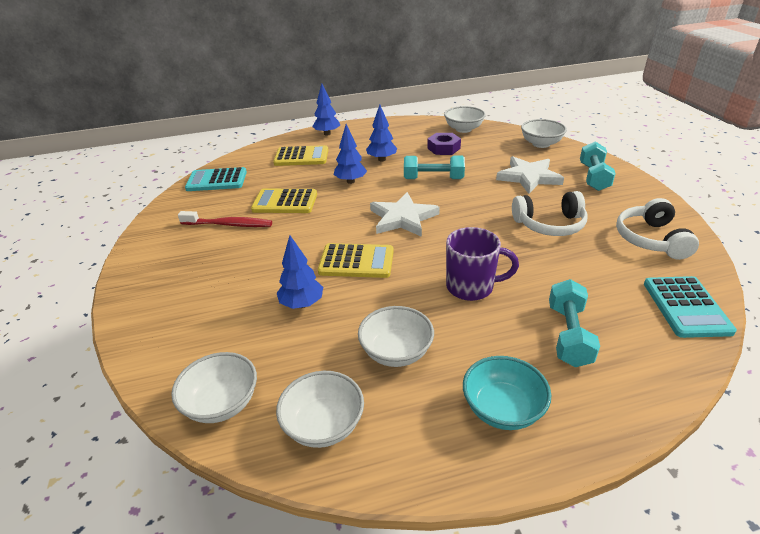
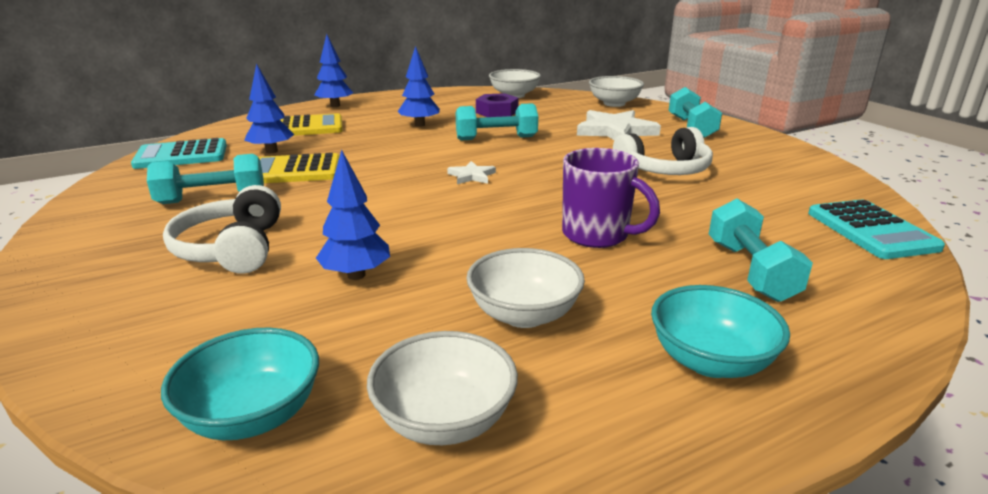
camera: 15 degrees left, 10 degrees down
(222, 403) = (253, 415): white bowl -> turquoise bowl
(229, 225) = (212, 199): red toothbrush -> turquoise dumbbell
(351, 181) = (384, 146): blue tree -> blue tree (271, 151)
(356, 261) = (423, 223): yellow calculator -> none
(403, 218) = (471, 176): white star -> white star, size x0.50
(471, 287) = (597, 235): purple mug -> purple mug turned 45 degrees clockwise
(651, 239) = (790, 174): white headphones -> white headphones (232, 249)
● ● ●
What to produce
Copy exactly the lines that begin with the one containing "(351, 181) = (384, 146): blue" and continue to the end of the records, both included, and nothing more.

Result below
(351, 181) = (384, 146): blue tree -> blue tree (271, 151)
(356, 261) = (423, 223): yellow calculator -> none
(403, 218) = (471, 176): white star -> white star, size x0.50
(471, 287) = (597, 235): purple mug -> purple mug turned 45 degrees clockwise
(651, 239) = (790, 174): white headphones -> white headphones (232, 249)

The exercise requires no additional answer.